What the task asks ▸ Report the count of lines below that include "none", without any other text.
* * *
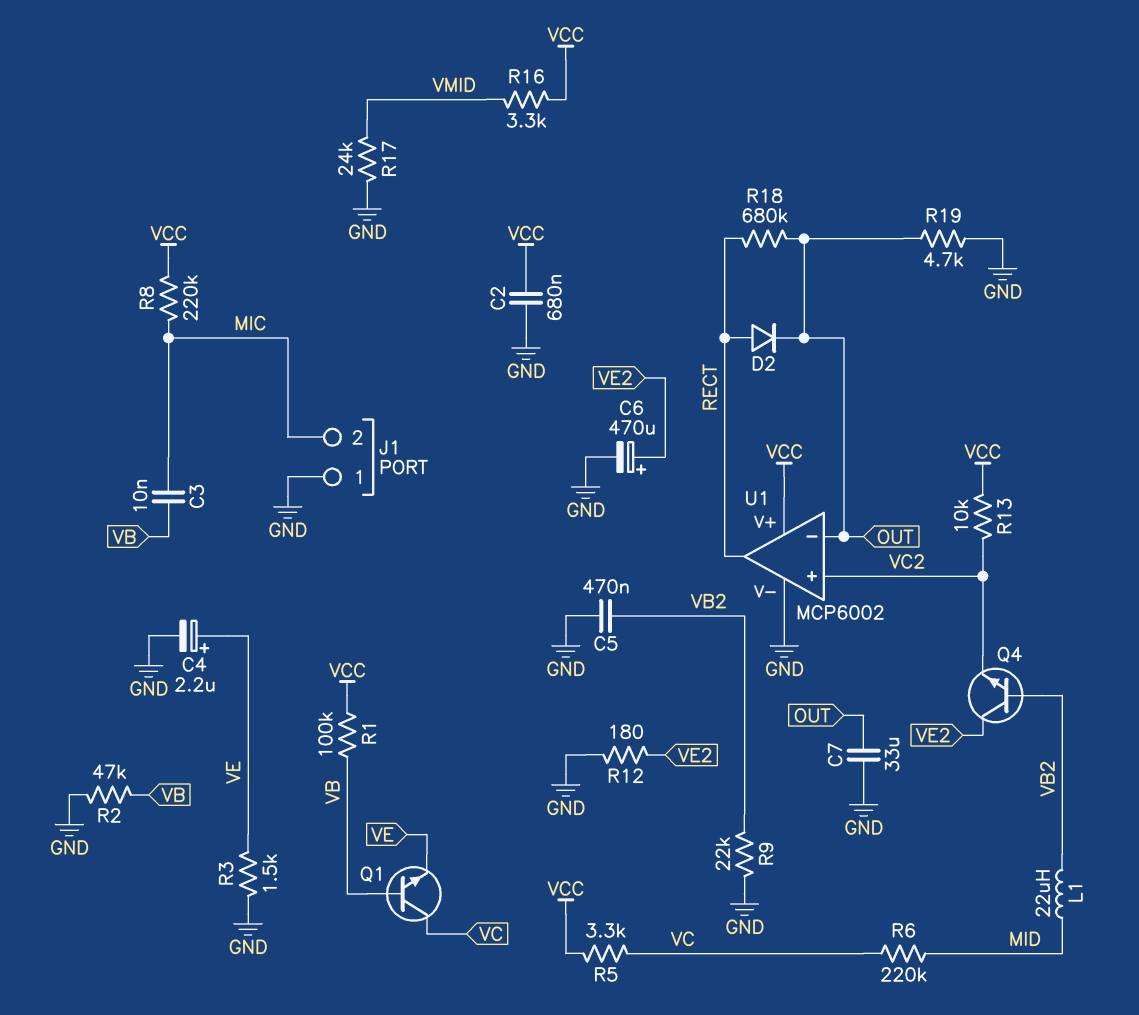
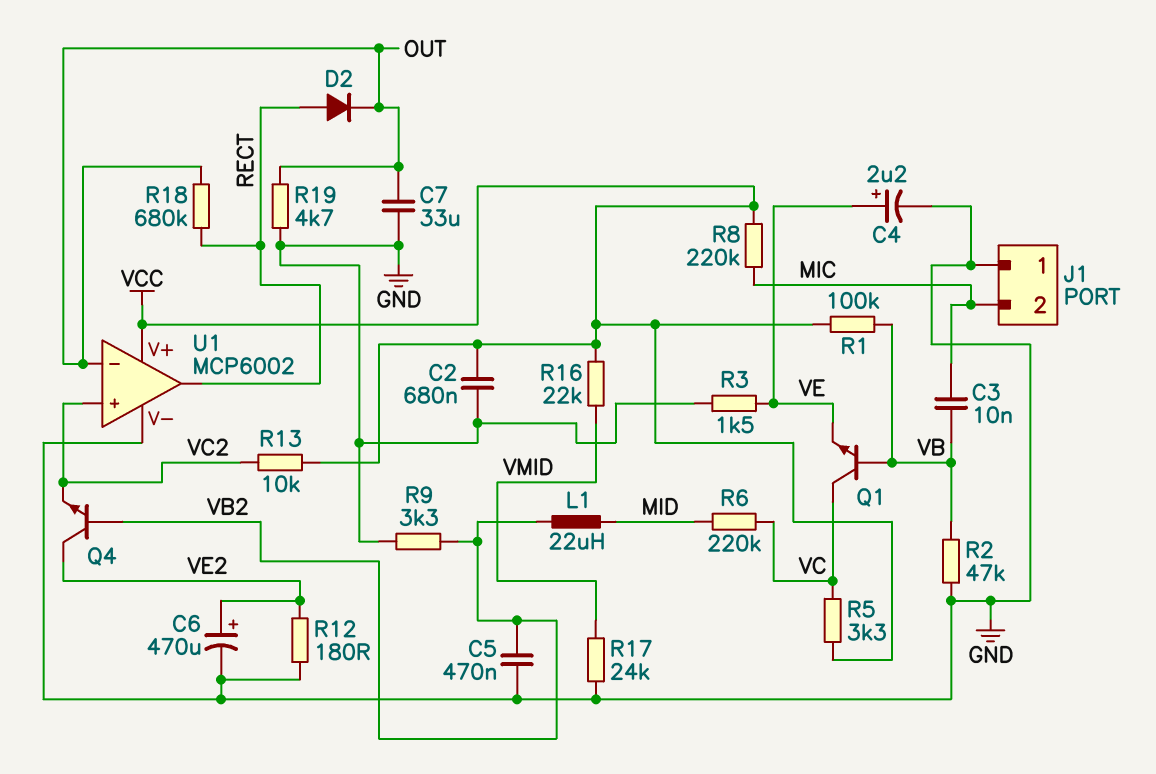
R9: 22k (GND, VB2) -> 3.3k (GND, VB2)
R16: 3.3k (VCC, VMID) -> 22k (VCC, VMID)

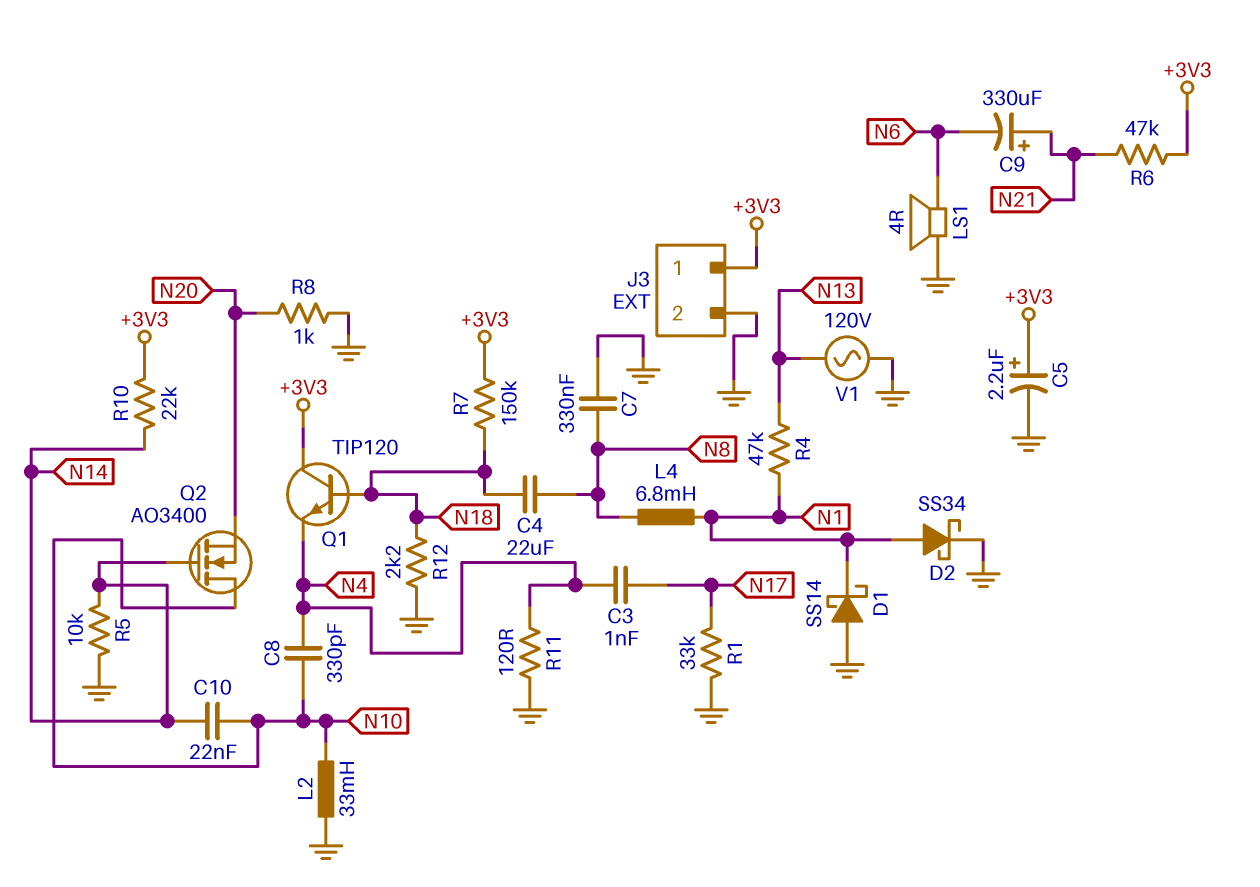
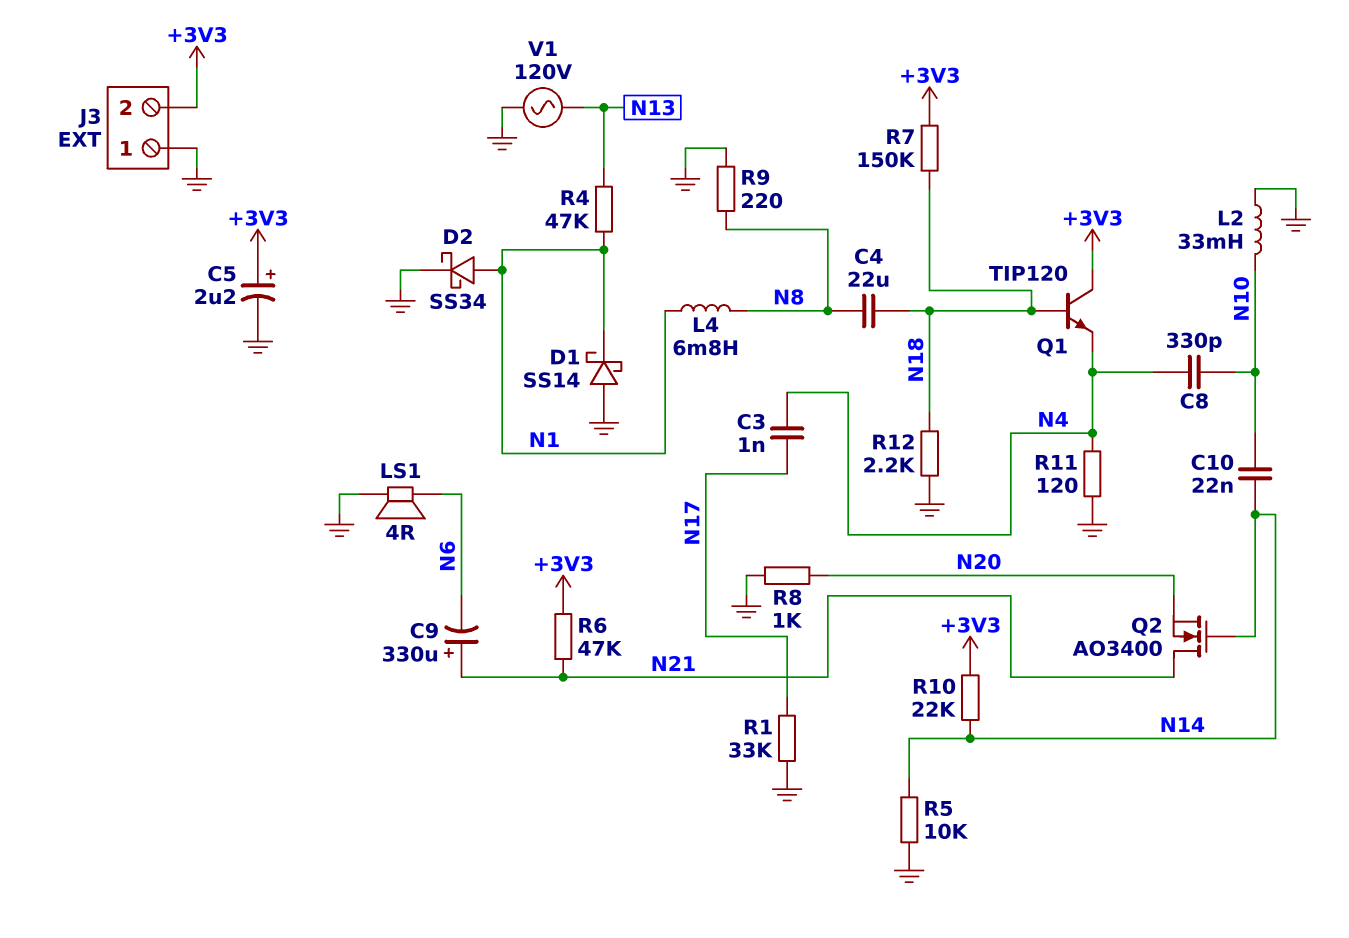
C7: 330nF (GND, N8) -> none
J3 pin 1: +3V3 -> GND
J3 pin 2: GND -> +3V3
Q2: NMOS AO3400 (G N14, D N10, S N20) -> NMOS AO3400 (G N14, D N21, S N20)
R9: none -> 220 (GND, N8)

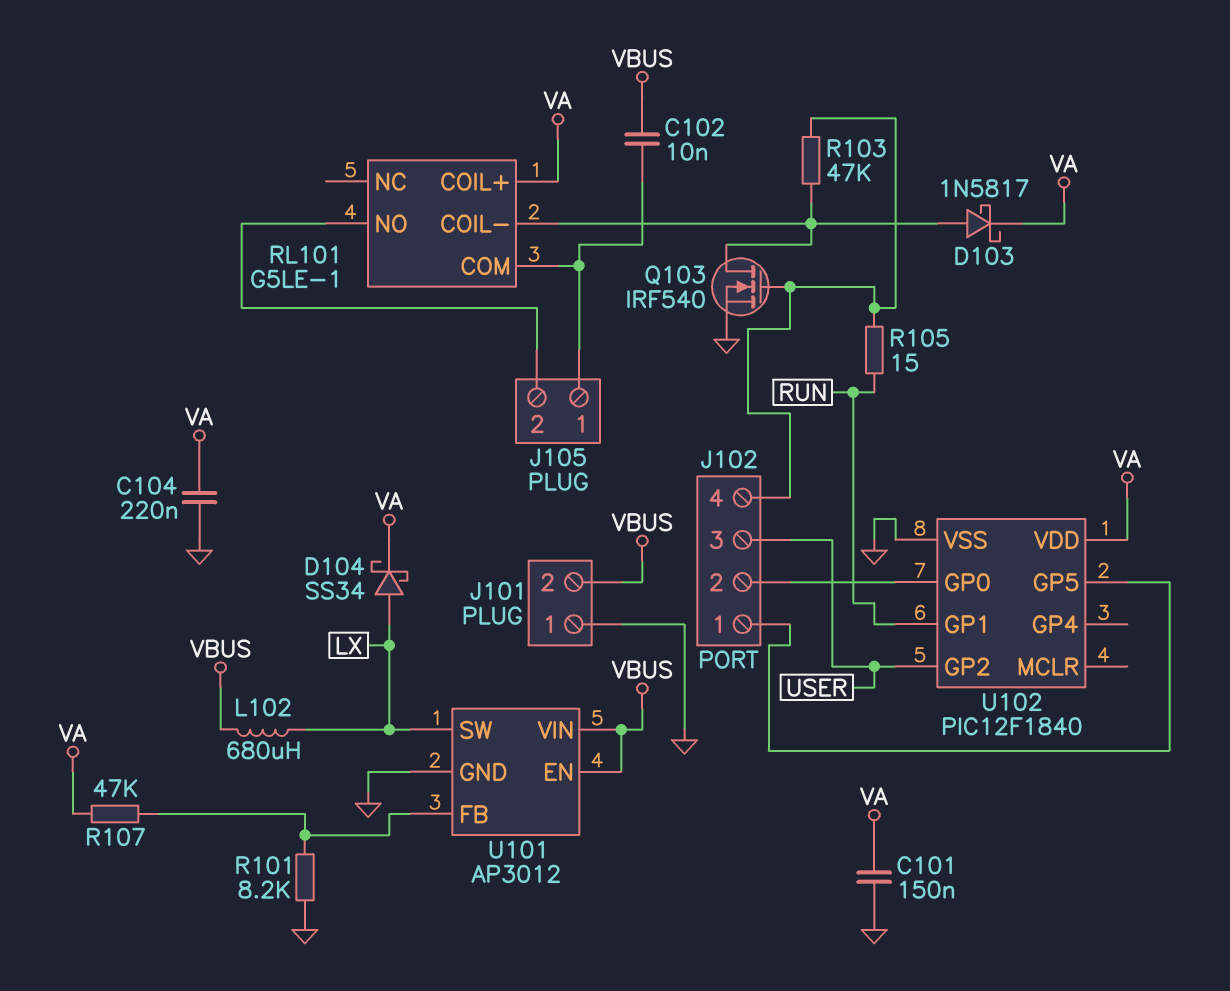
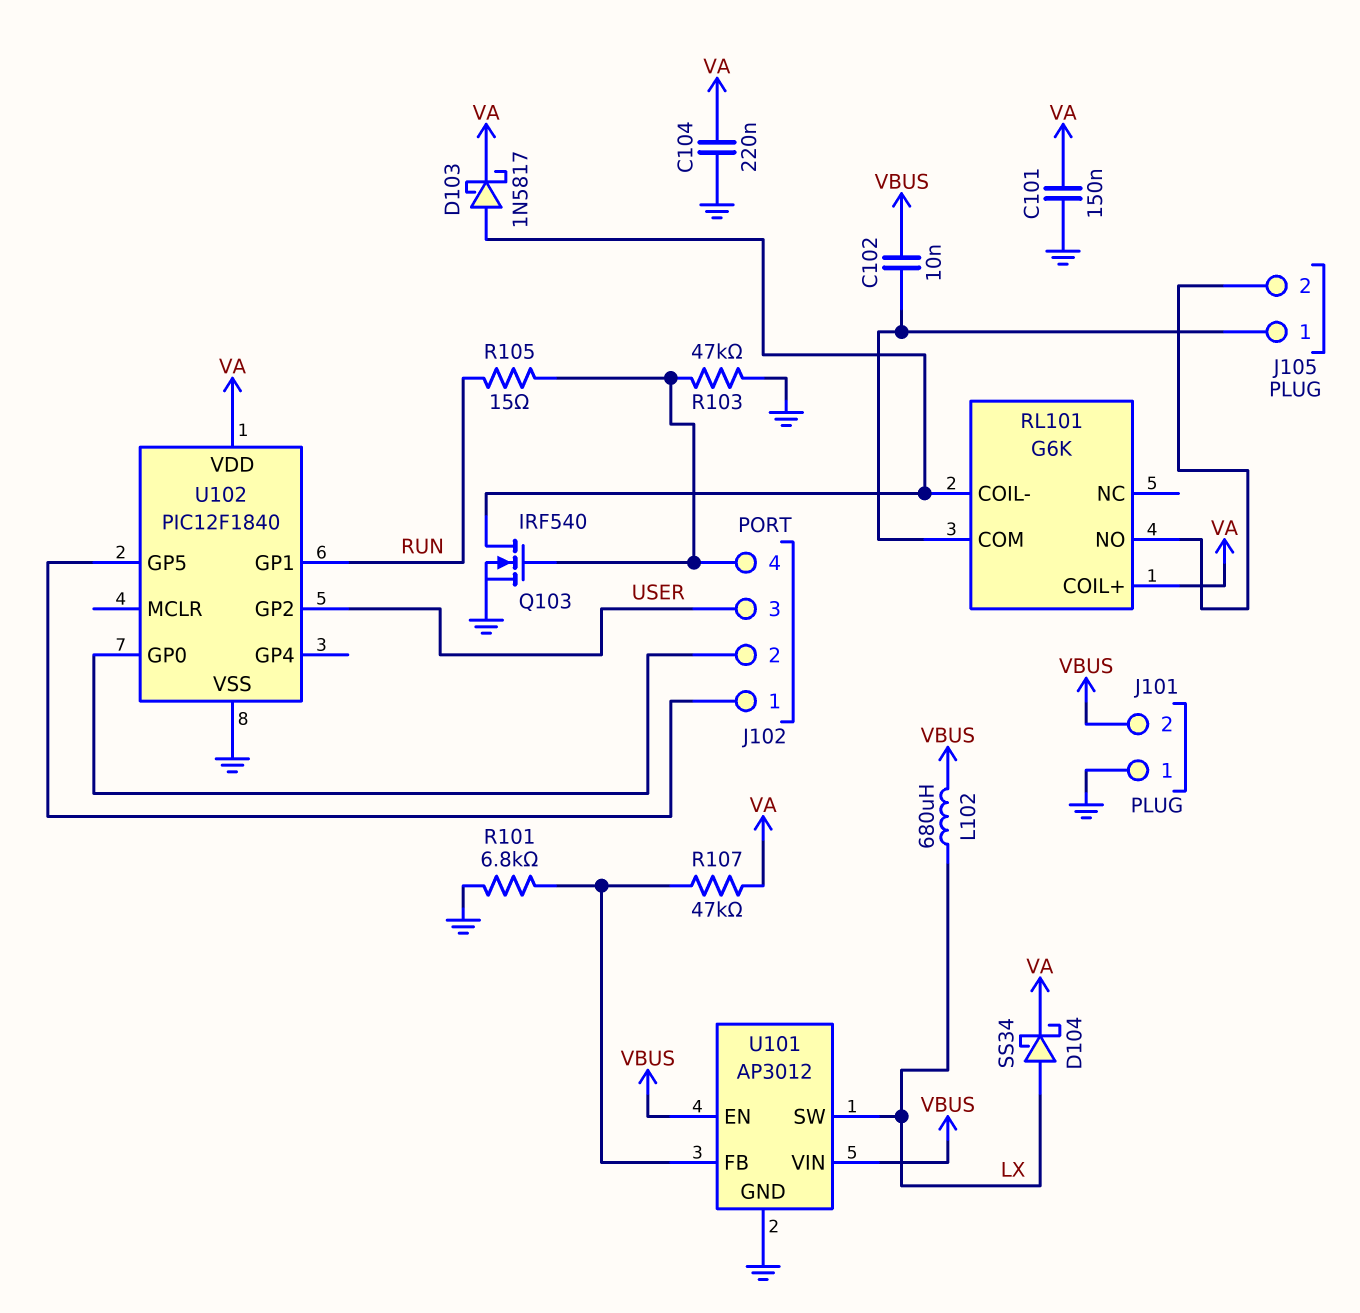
R101: 8.2k (GND, U101/FB) -> 6.8k (GND, U101/FB)
R103: 47k (J102/4, RL101/COIL-) -> 47k (GND, J102/4)
RL101: G5LE-1 -> G6K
* * *
Your solution ▸ 2